Collect all lines containing the word "turquoise" from the data.

(DATA):
----------

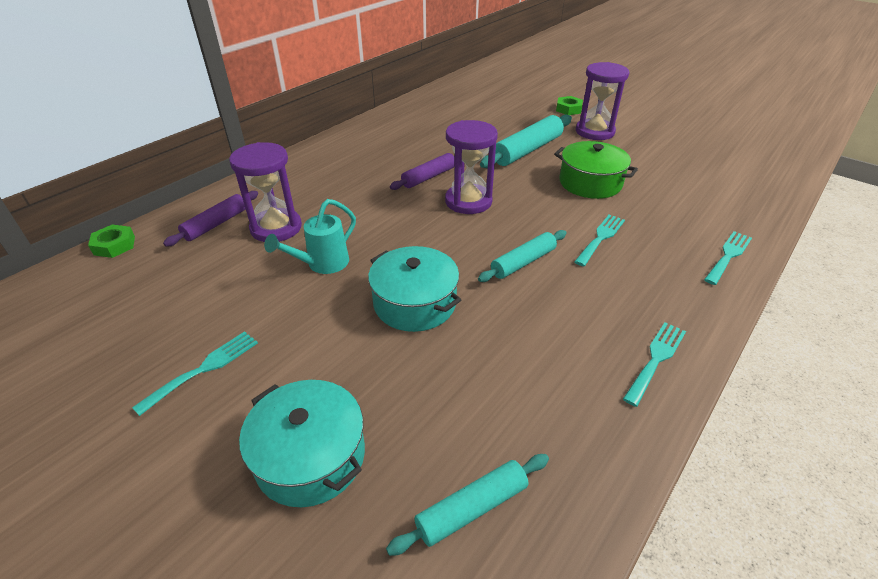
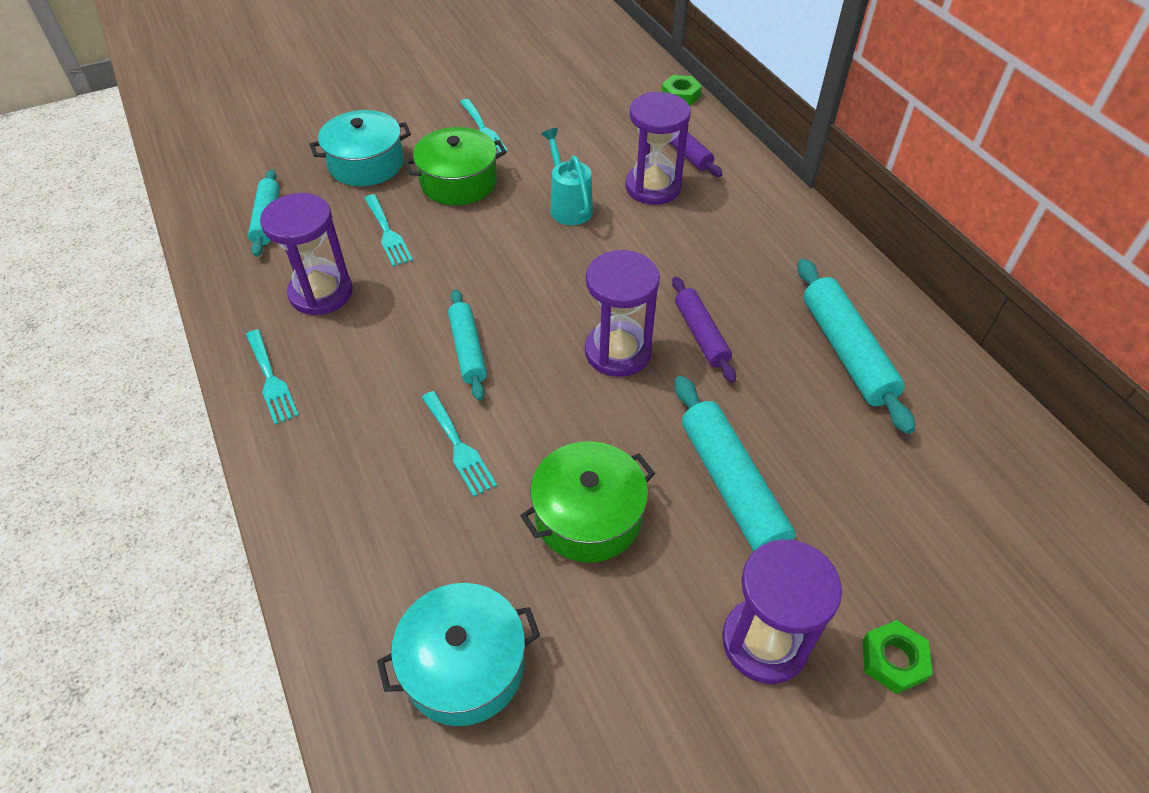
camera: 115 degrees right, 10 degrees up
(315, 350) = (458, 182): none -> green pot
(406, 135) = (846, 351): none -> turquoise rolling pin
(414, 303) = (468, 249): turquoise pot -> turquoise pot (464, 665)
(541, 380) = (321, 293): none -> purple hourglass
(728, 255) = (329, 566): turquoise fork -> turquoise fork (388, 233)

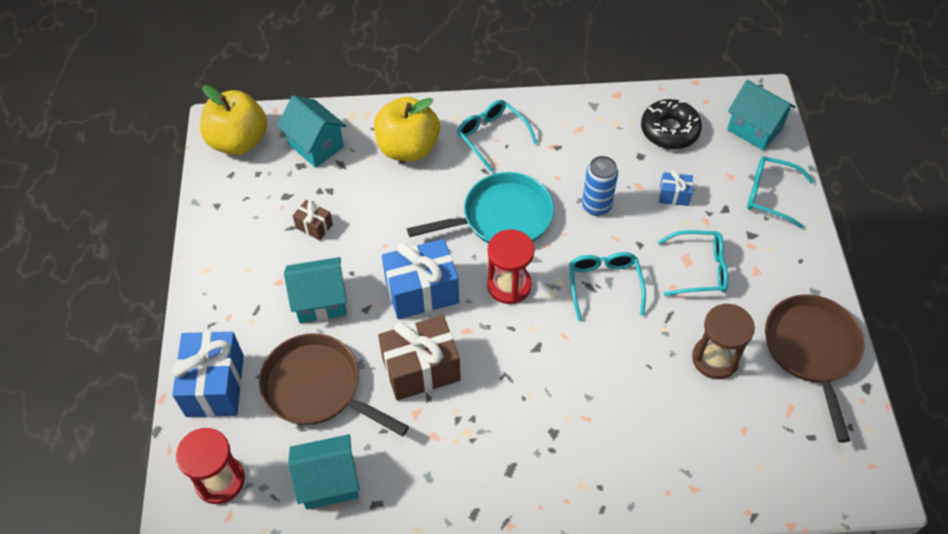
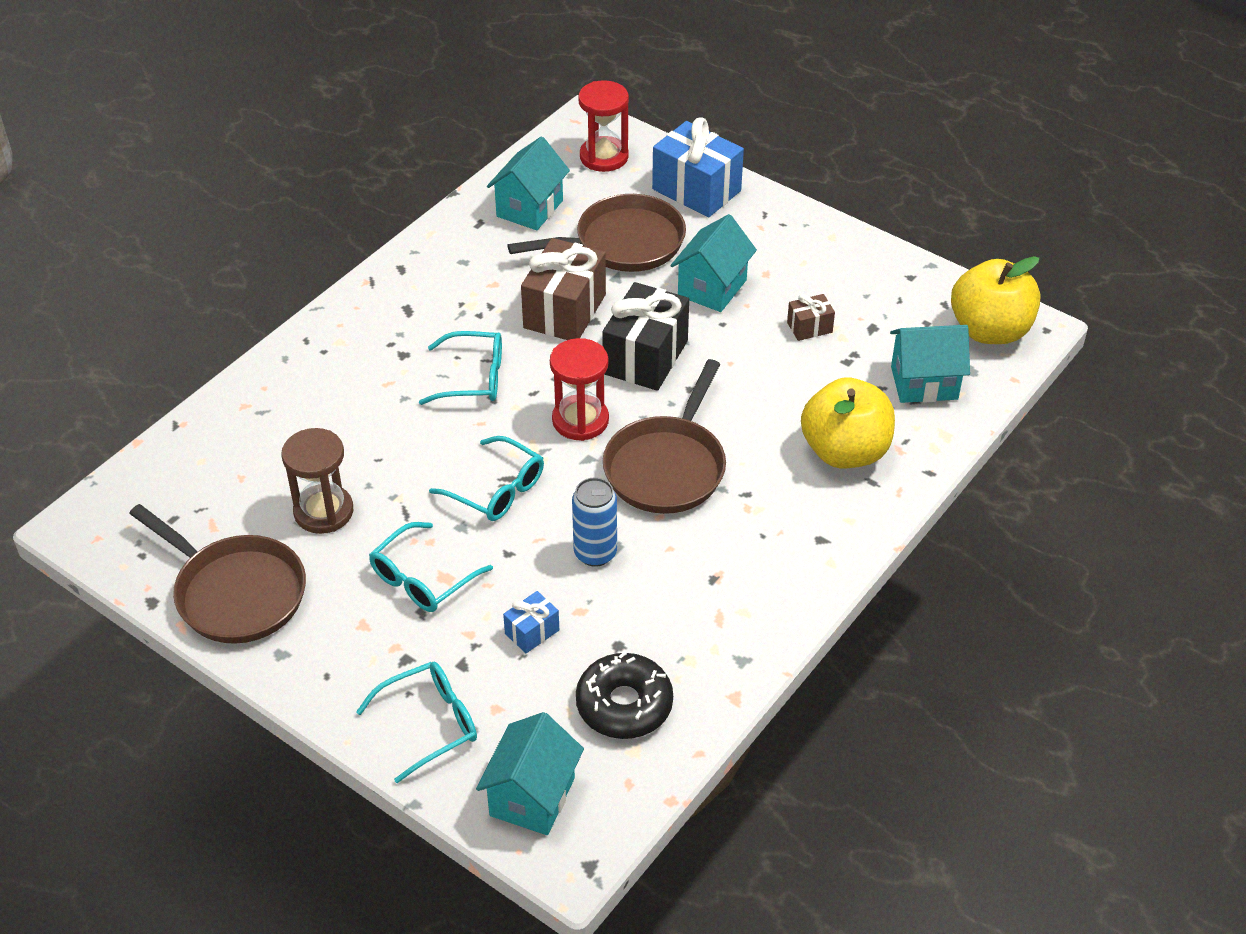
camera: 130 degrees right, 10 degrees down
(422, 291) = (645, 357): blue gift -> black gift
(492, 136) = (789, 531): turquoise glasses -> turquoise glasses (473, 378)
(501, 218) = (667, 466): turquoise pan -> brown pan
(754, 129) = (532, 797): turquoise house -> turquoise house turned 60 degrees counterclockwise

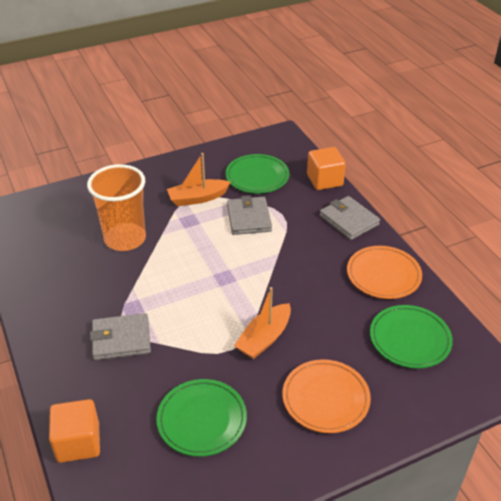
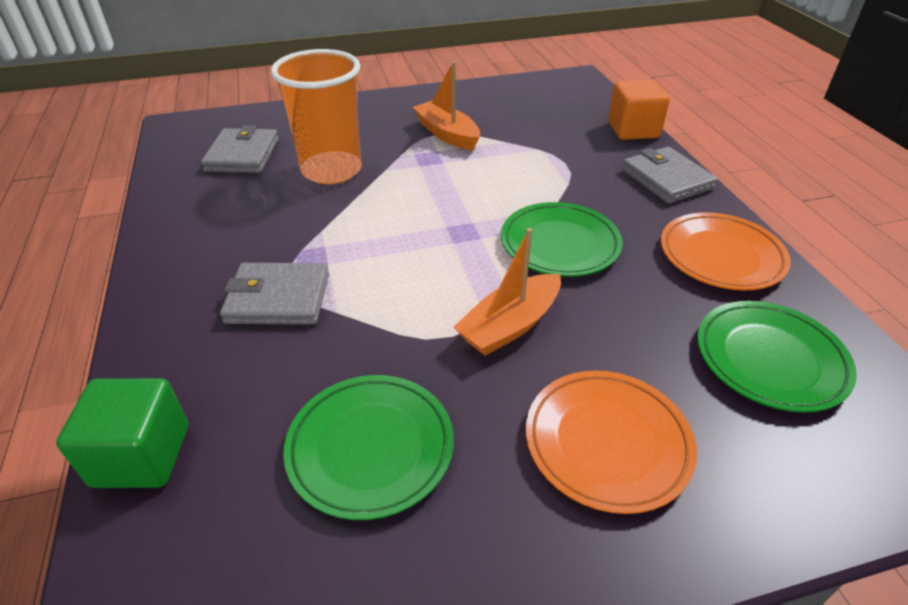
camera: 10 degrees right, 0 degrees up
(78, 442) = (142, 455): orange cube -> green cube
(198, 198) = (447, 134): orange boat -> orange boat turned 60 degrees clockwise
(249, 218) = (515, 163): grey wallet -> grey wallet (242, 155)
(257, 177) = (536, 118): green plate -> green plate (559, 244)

----------

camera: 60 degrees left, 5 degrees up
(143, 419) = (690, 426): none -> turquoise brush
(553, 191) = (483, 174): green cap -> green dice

----------

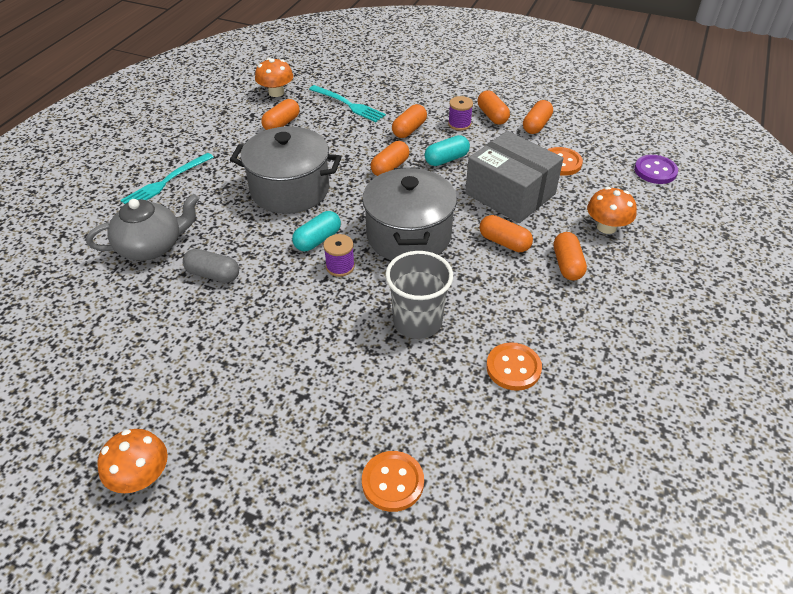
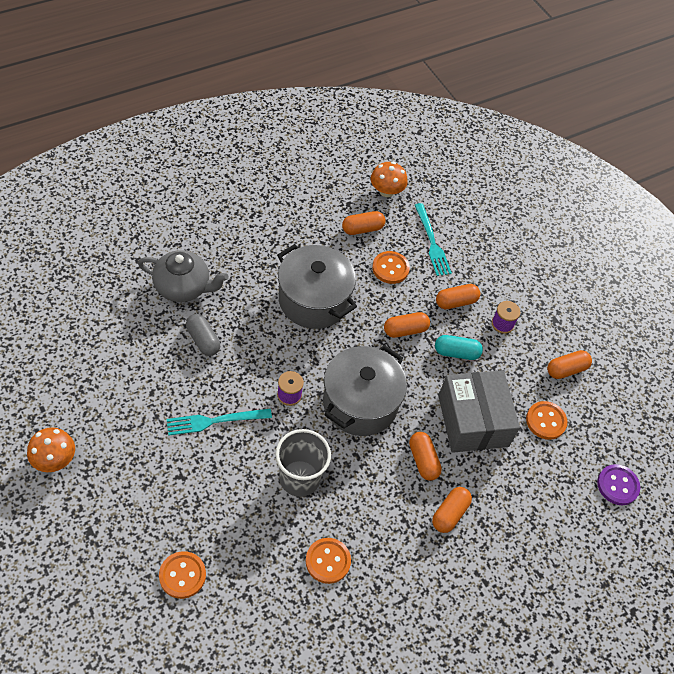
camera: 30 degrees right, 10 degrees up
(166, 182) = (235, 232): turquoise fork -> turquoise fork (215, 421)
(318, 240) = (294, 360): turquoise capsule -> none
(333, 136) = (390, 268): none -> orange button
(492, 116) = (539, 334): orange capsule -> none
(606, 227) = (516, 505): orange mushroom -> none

----------

(RESULT OF THE EXERCISE):
(406, 135) = (846, 351): none -> turquoise rolling pin
(414, 303) = (468, 249): turquoise pot -> turquoise pot (464, 665)
(728, 255) = (329, 566): turquoise fork -> turquoise fork (388, 233)
(492, 136) = (789, 531): turquoise glasses -> turquoise glasses (473, 378)
(501, 218) = (667, 466): turquoise pan -> brown pan
(754, 129) = (532, 797): turquoise house -> turquoise house turned 60 degrees counterclockwise
(143, 419) = (690, 426): none -> turquoise brush
(166, 182) = (235, 232): turquoise fork -> turquoise fork (215, 421)
(318, 240) = (294, 360): turquoise capsule -> none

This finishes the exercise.